Coordinate-based object records
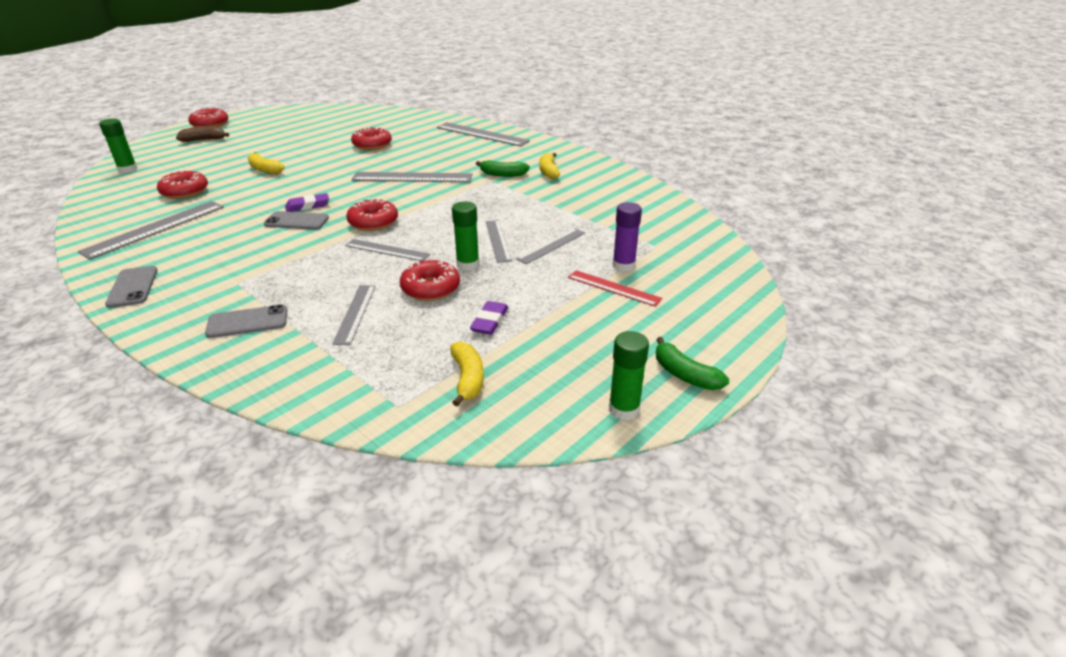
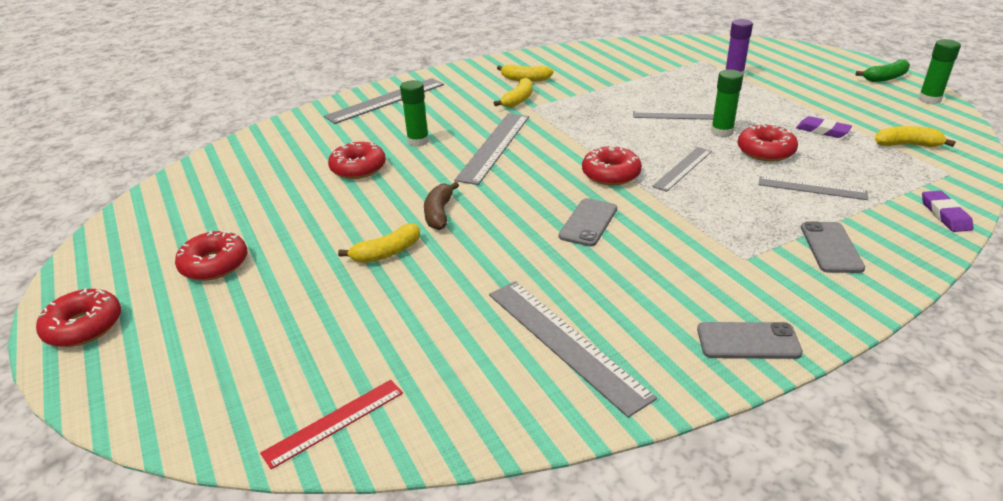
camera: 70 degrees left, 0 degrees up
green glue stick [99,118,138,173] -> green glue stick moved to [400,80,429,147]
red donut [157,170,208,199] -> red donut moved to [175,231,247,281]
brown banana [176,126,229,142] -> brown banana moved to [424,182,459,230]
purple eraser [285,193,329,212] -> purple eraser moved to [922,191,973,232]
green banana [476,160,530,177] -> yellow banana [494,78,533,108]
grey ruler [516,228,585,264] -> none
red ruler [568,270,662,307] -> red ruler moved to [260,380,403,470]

* **What the exercise asks**
Take every line above carrying "ruler" and return it.

* **Written reply**
grey ruler [516,228,585,264] -> none
red ruler [568,270,662,307] -> red ruler moved to [260,380,403,470]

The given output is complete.